* **Listed records**

☆ ☆ ☆ ☆ ☆ ☆ ☆

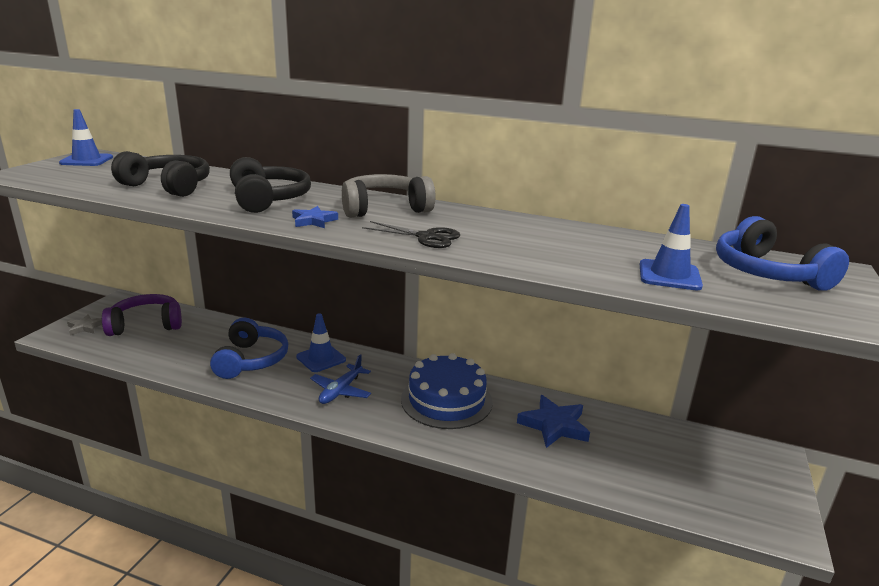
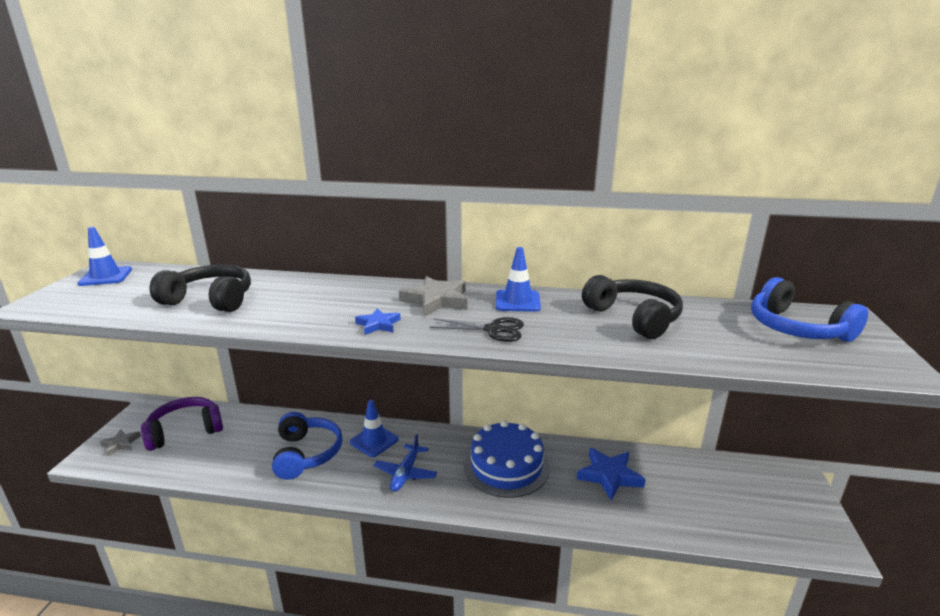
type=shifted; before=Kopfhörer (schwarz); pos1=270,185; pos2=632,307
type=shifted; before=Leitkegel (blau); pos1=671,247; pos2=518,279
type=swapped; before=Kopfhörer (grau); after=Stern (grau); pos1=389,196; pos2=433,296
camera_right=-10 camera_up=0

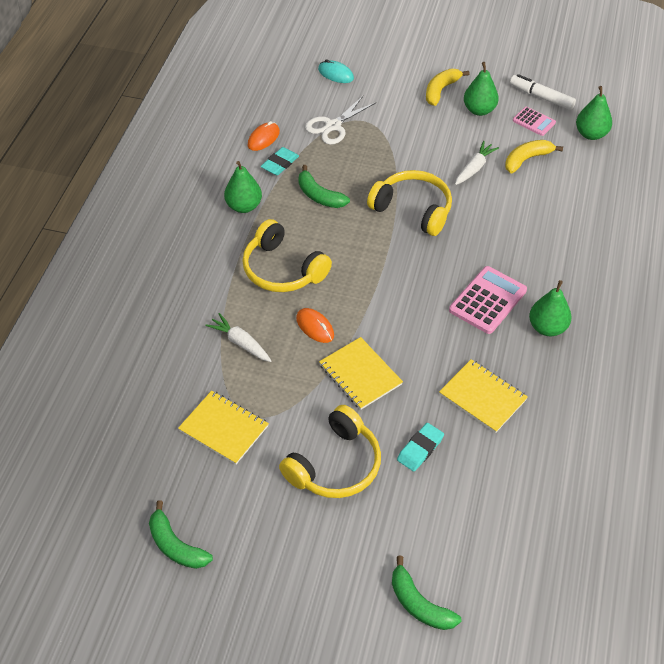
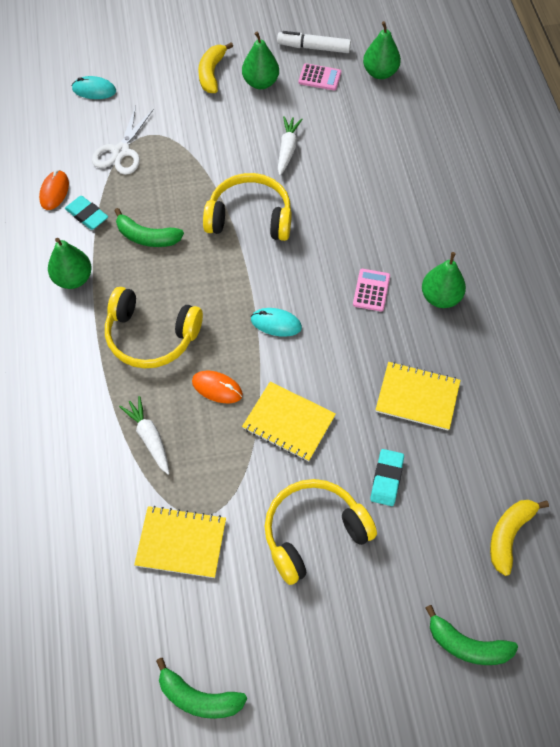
type=new; after=Computermaus (türkis); pos2=276,322
type=shifted; before=Banane (gelb); pos1=534,156; pos2=519,538
type=rotated; before=Karotte (weiß); pos1=238,337; pos2=144,435; turn=45
type=rotated; before=Radiergummi (türkis); pos1=280,161; pos2=86,213; turn=-60
type=rotated; before=Kopfhörer (gelb); pos1=330,451; pos2=321,532; turn=-135
type=scaled; before=Taschenrechner (rosa); pos1=488,300; pos2=371,290; scale=0.59
camera_right=-25 camera_up=10

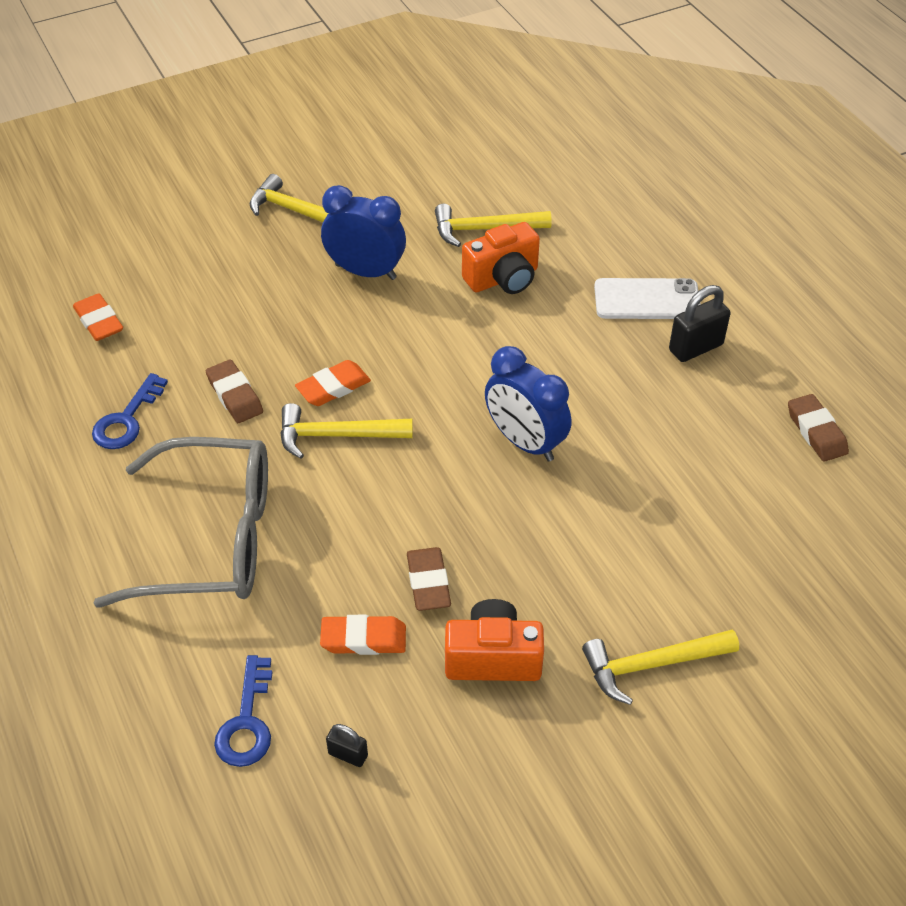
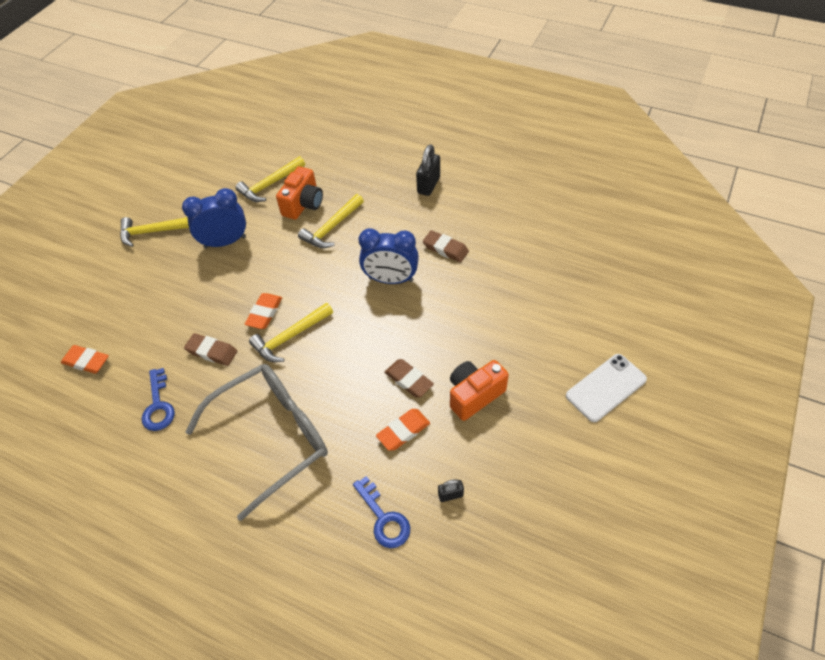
type=shifted; before=Hammer (gelb); pos1=660,667; pos2=331,221
type=shifted; before=Handy (weiß); pos1=647,298; pos2=606,388
type=shifted; before=Radiergummi (braun); pos1=818,428; pos2=446,246
camera_right=-35 camera_up=5

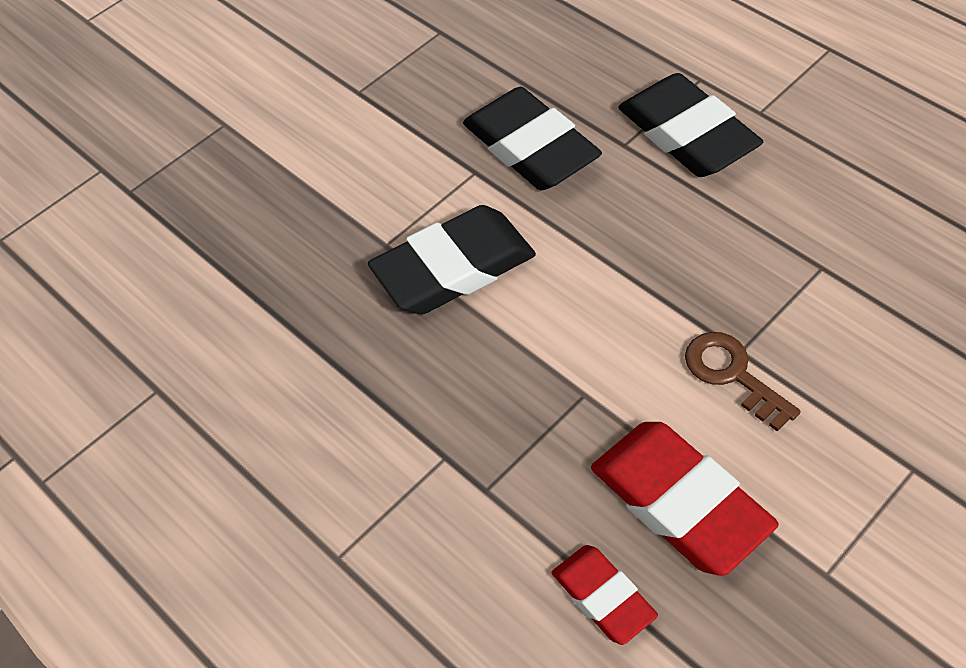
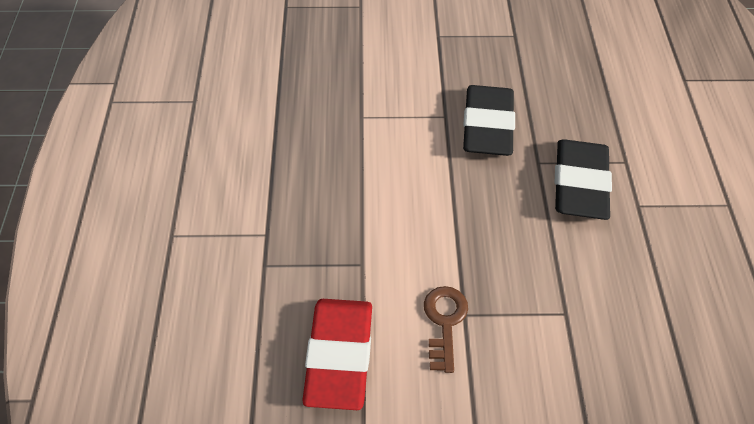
type=gone; before=Radiergummi (schwarz); pos1=452,259
type=gone; before=Radiergummi (rot); pos1=605,595
camera_right=40 camera_up=0

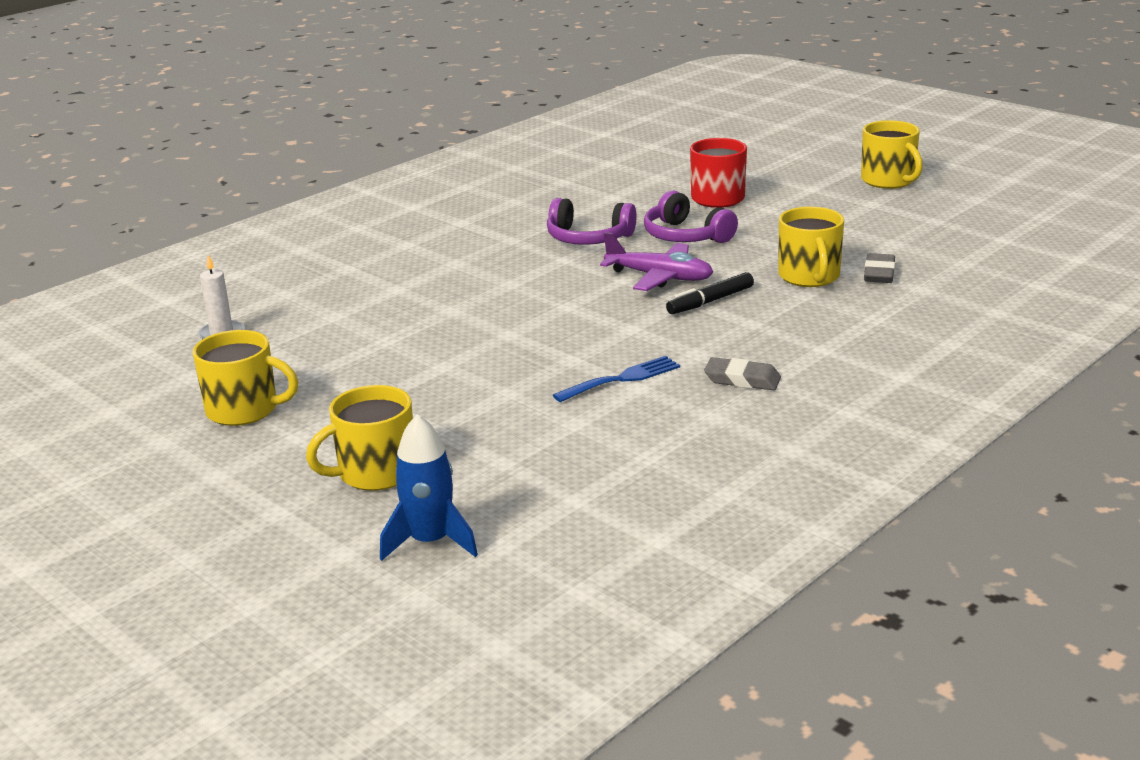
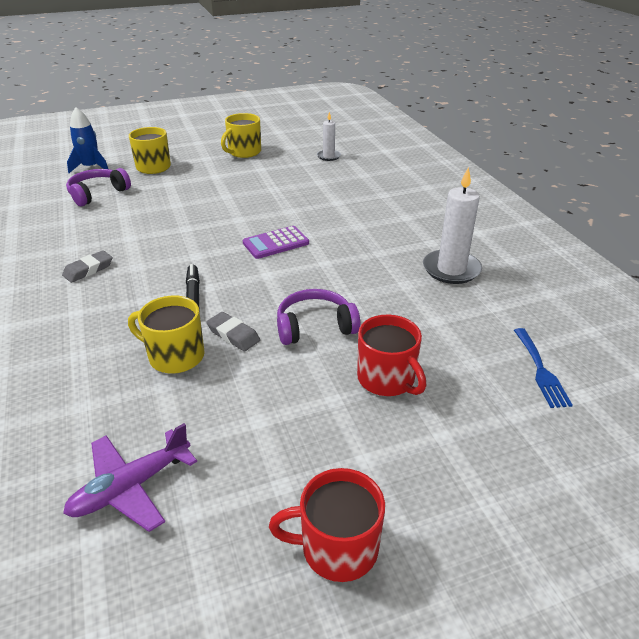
type=new; after=Taschenrechner (lila); pos2=276,242
type=new; after=Kerze (weiß); pos2=452,225
type=shifted; before=Kopfhörer (lila); pos1=592,221; pos2=98,187
type=shifted; before=Gabel (blau); pos1=616,379; pos2=543,368
type=shifted; before=Flugzeug (lila); pos1=656,261; pos2=130,477
type=shifted; before=Radiergummi (grau); pos1=879,268; pos2=233,331
type=repainted; before=Tasse (gelb); after=Tasse (rot); pos1=892,154; pos2=327,525
camera_right=115 camera_up=10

☆ ☆ ☆ ☆ ☆ ☆ ☆

Using the data above, print only the lines starting at the one with "type=shifted; before=Radiergummi (braun);" and ending at the one with "type=shifted; before=Gabel (blau);", exactly as they stand, minus the pictures.

* **Output**
type=shifted; before=Radiergummi (braun); pos1=818,428; pos2=446,246
camera_right=-35 camera_up=5

type=gone; before=Radiergummi (schwarz); pos1=452,259
type=gone; before=Radiergummi (rot); pos1=605,595
camera_right=40 camera_up=0

type=new; after=Taschenrechner (lila); pos2=276,242
type=new; after=Kerze (weiß); pos2=452,225
type=shifted; before=Kopfhörer (lila); pos1=592,221; pos2=98,187
type=shifted; before=Gabel (blau); pos1=616,379; pos2=543,368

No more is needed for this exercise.